From the records below, return every line containing the word "blue".

(Records shown):
>>>

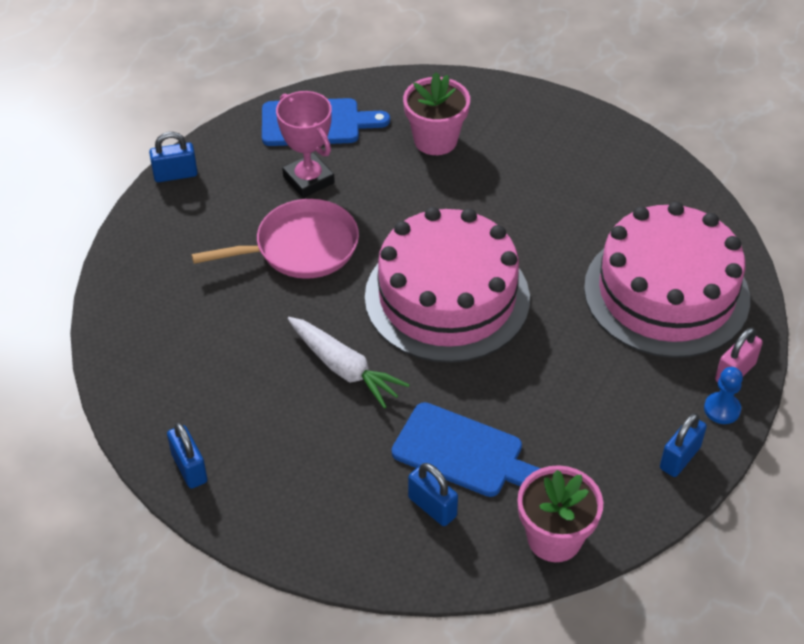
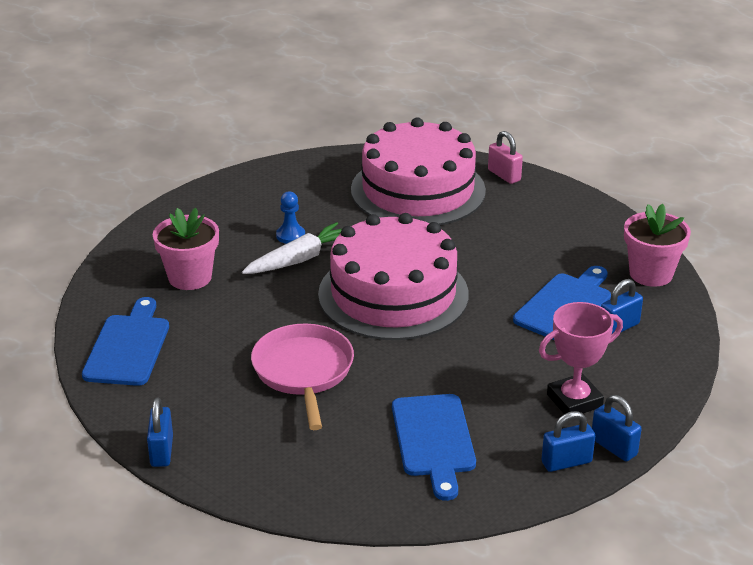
camera: 80 degrees left, 15 degrees down
(211, 358) = (433, 440): none -> blue cutting board
(308, 180) = (210, 359): pink trophy -> pink trophy (574, 401)
(344, 368) = (463, 359): white carrot -> white carrot (299, 259)
(679, 458) = (581, 210): blue padlock -> blue padlock (613, 447)
(722, 409) = (538, 186): blue pawn -> blue pawn (290, 235)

<<<

(Response):
(211, 358) = (433, 440): none -> blue cutting board
(679, 458) = (581, 210): blue padlock -> blue padlock (613, 447)
(722, 409) = (538, 186): blue pawn -> blue pawn (290, 235)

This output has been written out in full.